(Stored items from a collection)
□ □ □ □
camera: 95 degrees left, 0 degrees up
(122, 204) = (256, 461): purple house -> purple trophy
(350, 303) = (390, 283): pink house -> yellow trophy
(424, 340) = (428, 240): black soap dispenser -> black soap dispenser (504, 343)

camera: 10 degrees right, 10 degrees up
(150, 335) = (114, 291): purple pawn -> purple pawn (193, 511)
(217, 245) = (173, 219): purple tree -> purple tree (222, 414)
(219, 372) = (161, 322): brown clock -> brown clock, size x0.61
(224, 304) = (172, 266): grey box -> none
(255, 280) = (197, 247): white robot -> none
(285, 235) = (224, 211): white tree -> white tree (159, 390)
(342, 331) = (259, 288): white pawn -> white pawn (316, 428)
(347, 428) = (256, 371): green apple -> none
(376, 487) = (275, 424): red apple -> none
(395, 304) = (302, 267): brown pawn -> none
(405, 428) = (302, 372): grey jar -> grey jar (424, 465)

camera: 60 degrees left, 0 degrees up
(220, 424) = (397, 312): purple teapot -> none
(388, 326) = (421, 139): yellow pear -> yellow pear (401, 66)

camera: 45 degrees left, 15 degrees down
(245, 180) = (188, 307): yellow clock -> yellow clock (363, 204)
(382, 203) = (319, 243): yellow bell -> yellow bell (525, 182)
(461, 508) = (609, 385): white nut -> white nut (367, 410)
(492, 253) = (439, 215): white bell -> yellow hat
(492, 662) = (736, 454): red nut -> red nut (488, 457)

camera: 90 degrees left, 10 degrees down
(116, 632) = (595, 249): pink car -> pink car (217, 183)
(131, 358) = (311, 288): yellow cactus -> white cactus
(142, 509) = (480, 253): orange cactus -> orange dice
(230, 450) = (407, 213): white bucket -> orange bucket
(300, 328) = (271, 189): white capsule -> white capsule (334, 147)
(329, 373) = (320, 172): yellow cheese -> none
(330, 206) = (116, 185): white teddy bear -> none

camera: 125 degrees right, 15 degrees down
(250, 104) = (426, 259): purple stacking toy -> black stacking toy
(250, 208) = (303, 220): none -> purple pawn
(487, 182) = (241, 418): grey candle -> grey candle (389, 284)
□ □ □ □
▶ Aim of the exercise
Each line holding the word "brown" must be pulled from the records.

▶ Response to the exercise
(219, 372) = (161, 322): brown clock -> brown clock, size x0.61
(395, 304) = (302, 267): brown pawn -> none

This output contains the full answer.